What you should do
Take the line holding "(329, 234) = (522, 289): none -> black fish" as the first line of the answer and the last line of the listing as its end; retype everything between exactly.

#### Material provided

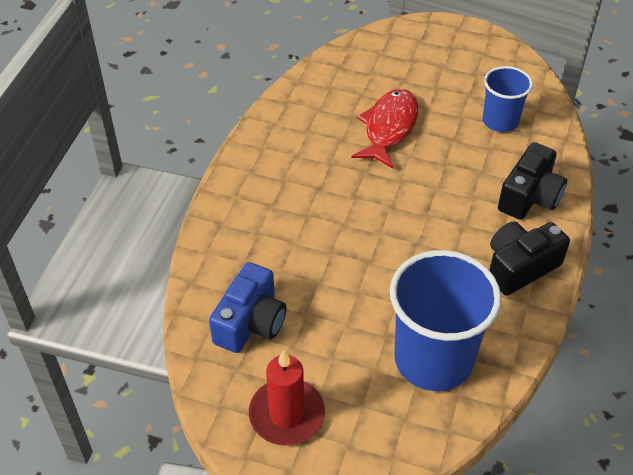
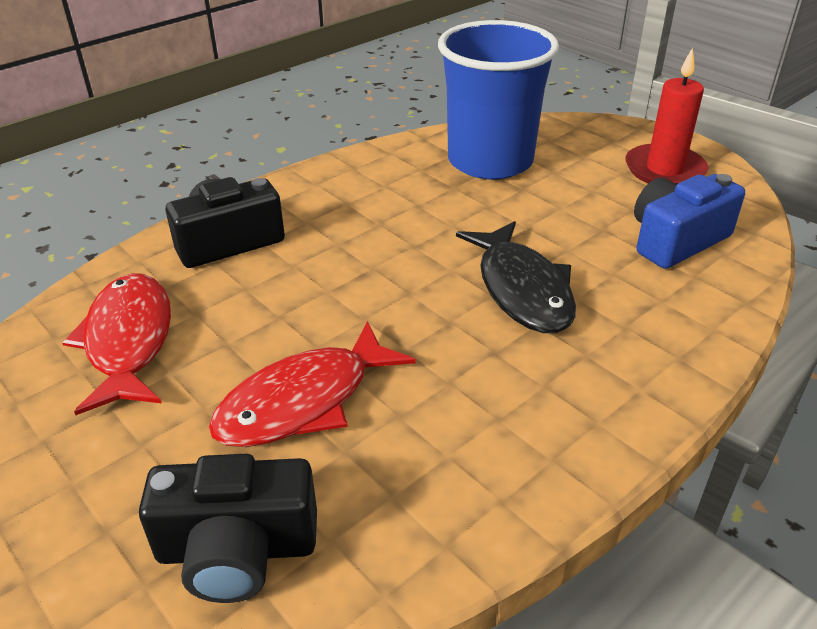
camera: 150 degrees left, 10 degrees down
(329, 234) = (522, 289): none -> black fish
(500, 121) = (128, 341): blue cup -> red fish
(520, 267) = (327, 191): black camera -> black camera (237, 550)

########

Response for this exercise
(329, 234) = (522, 289): none -> black fish
(500, 121) = (128, 341): blue cup -> red fish
(520, 267) = (327, 191): black camera -> black camera (237, 550)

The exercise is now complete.